Look through the entries below for the string "SERVO", and copy each line where it is found.

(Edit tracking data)
_ _ _ _

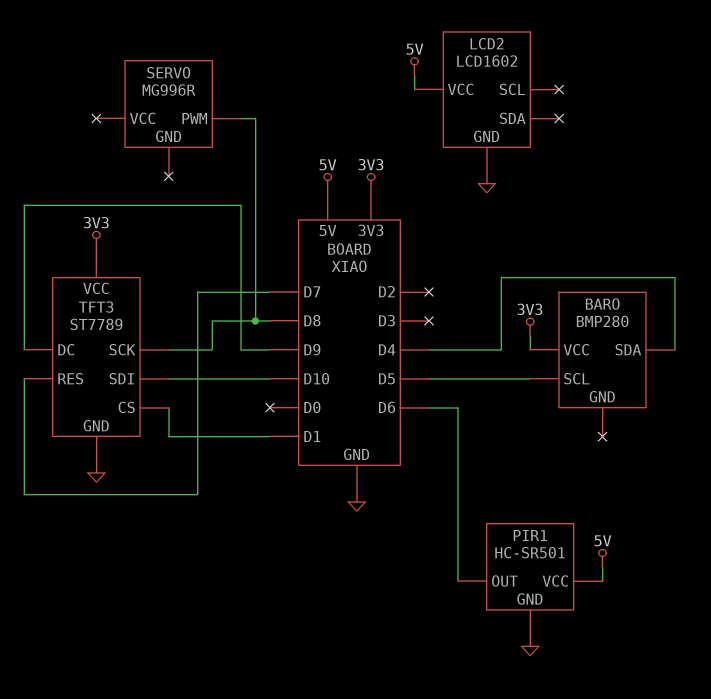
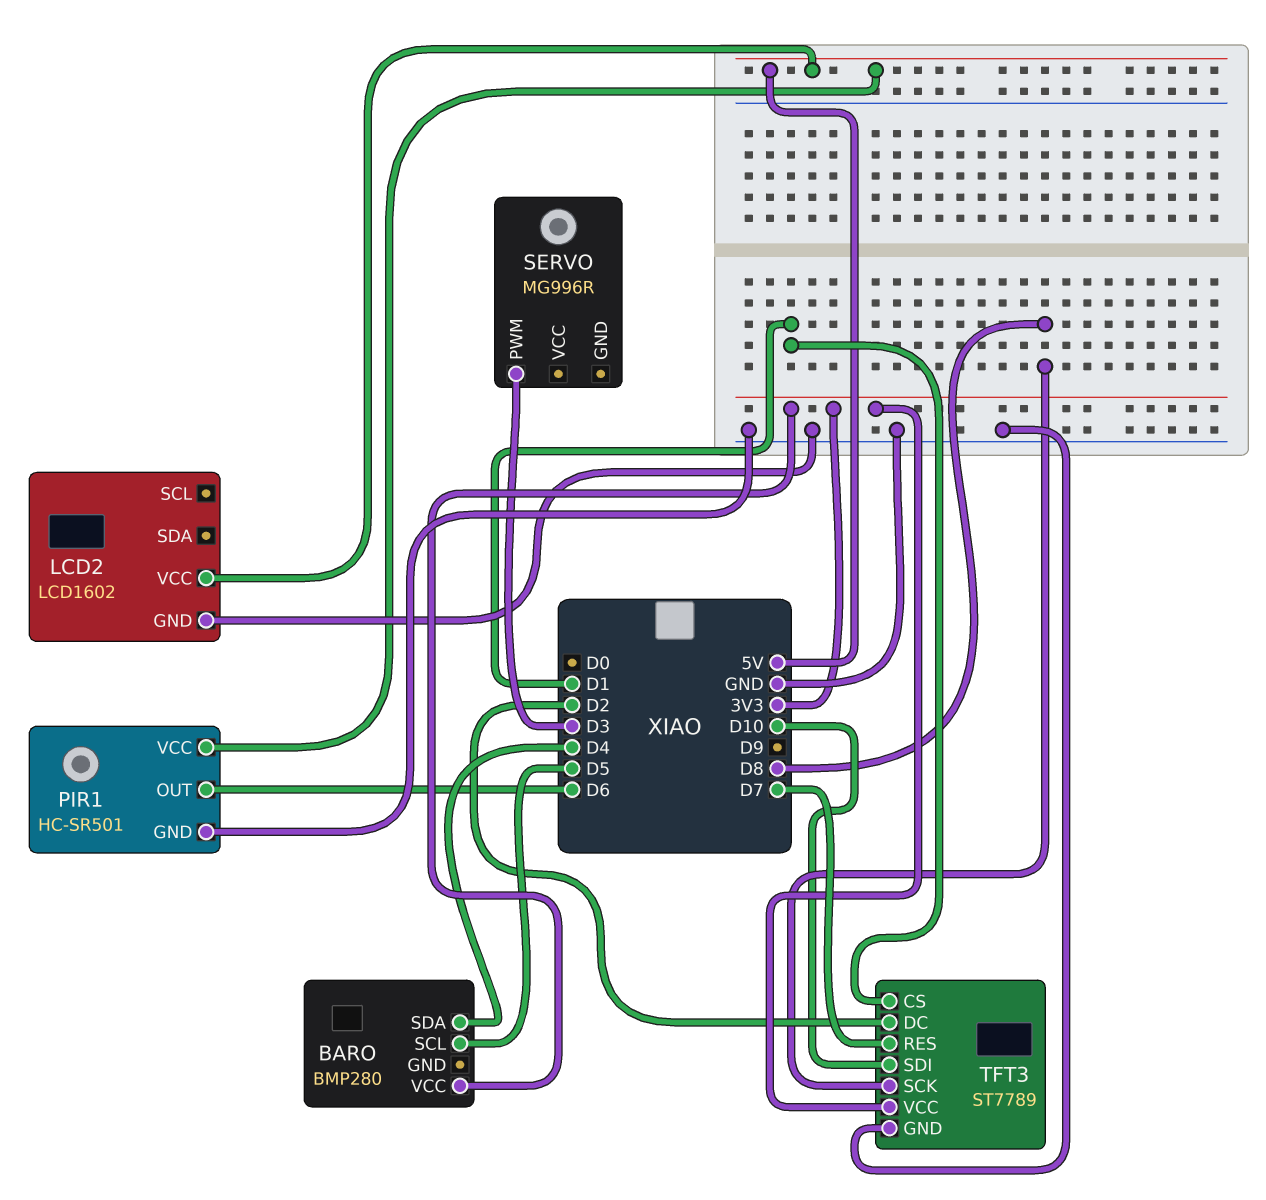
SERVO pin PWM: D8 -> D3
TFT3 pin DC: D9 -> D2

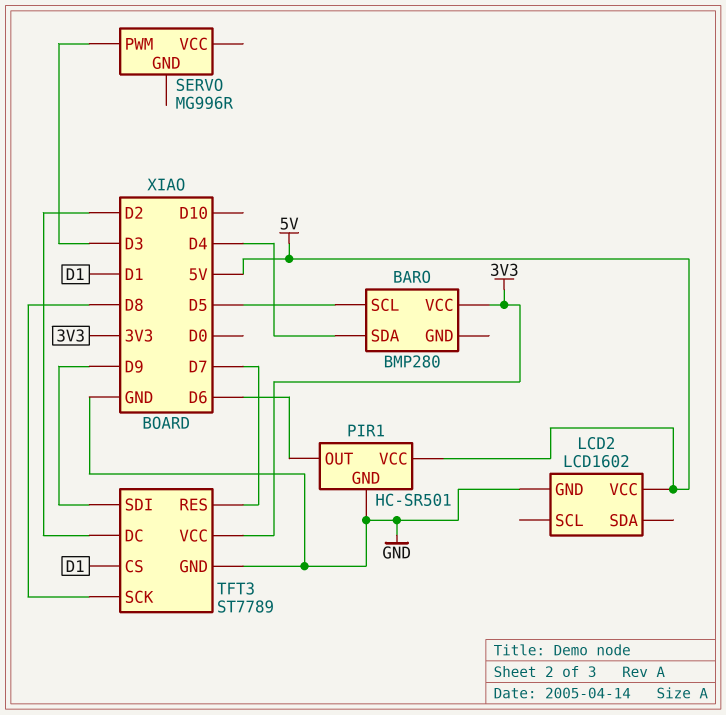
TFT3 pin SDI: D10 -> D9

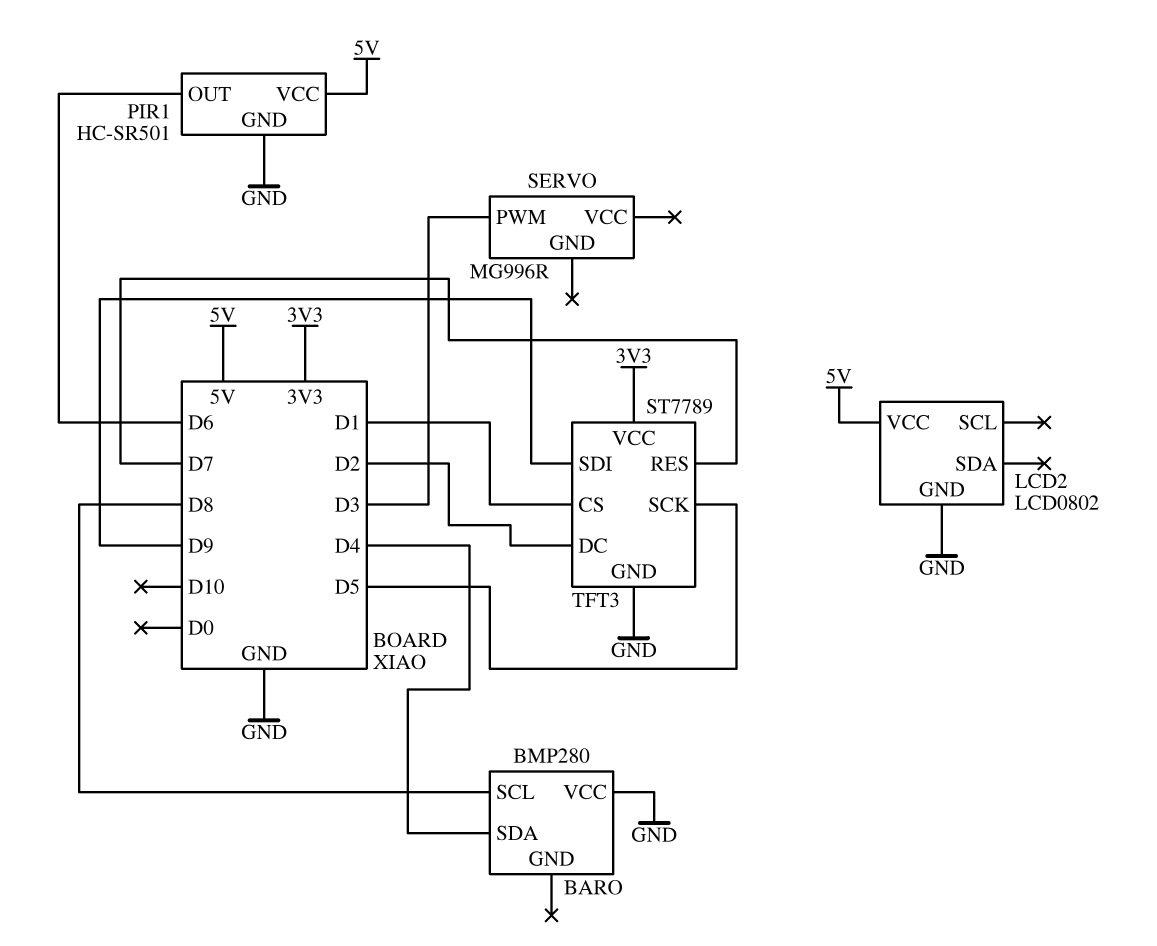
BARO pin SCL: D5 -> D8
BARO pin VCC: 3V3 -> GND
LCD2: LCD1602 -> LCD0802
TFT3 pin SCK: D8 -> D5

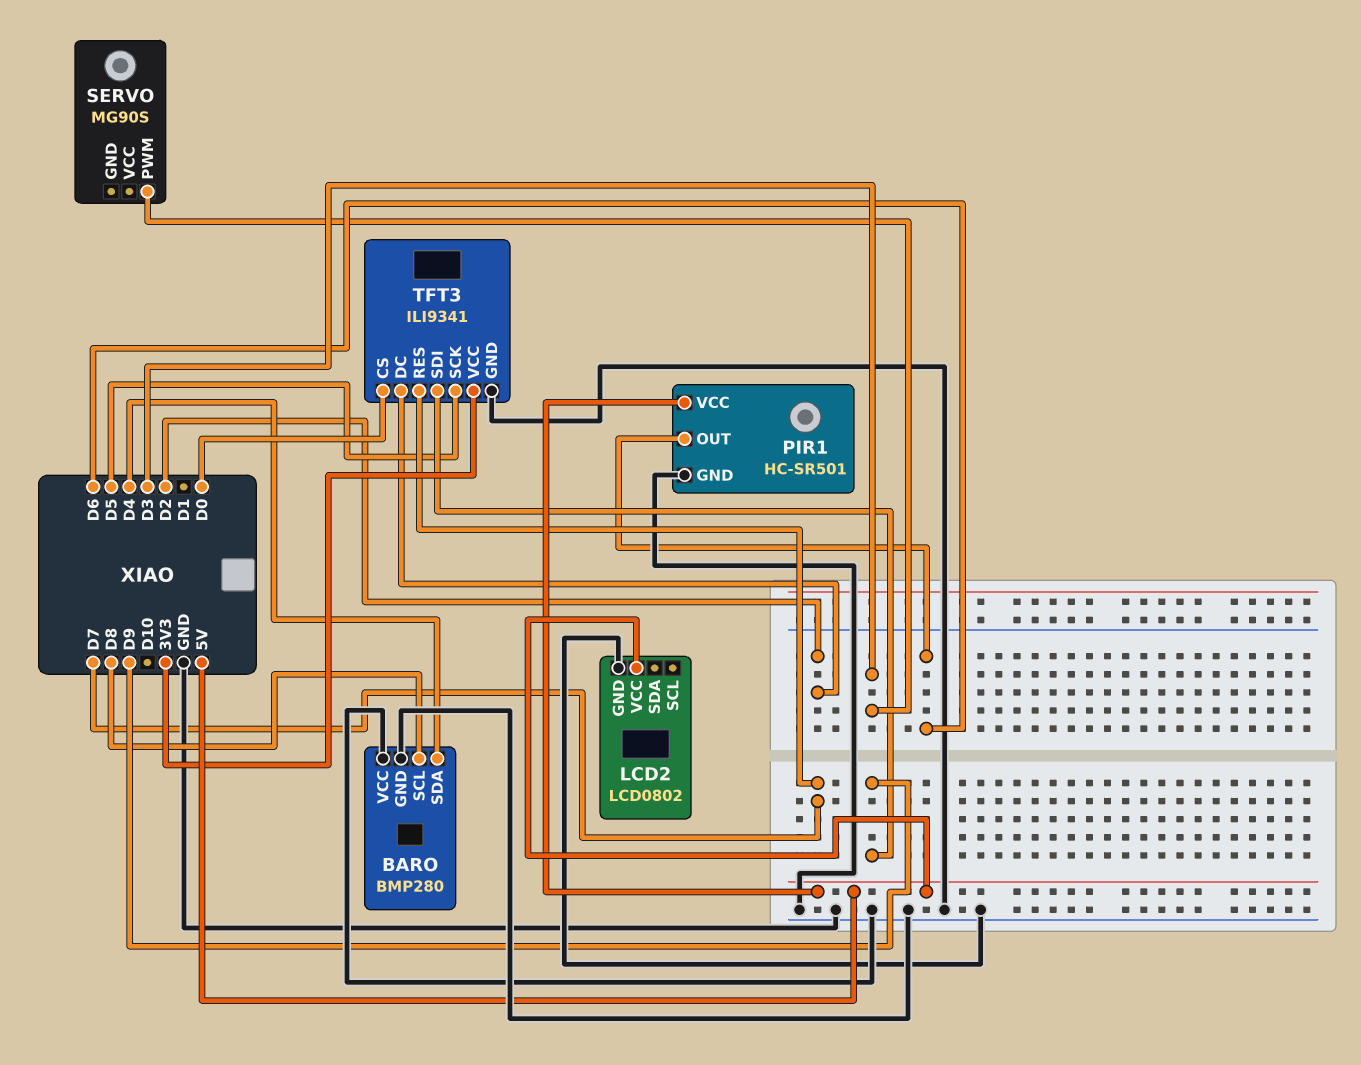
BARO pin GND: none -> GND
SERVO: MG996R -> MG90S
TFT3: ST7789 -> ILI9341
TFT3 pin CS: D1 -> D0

_ _ _ _

* _SOLUTION TO THIS PROBLEM_
SERVO pin PWM: D8 -> D3
SERVO: MG996R -> MG90S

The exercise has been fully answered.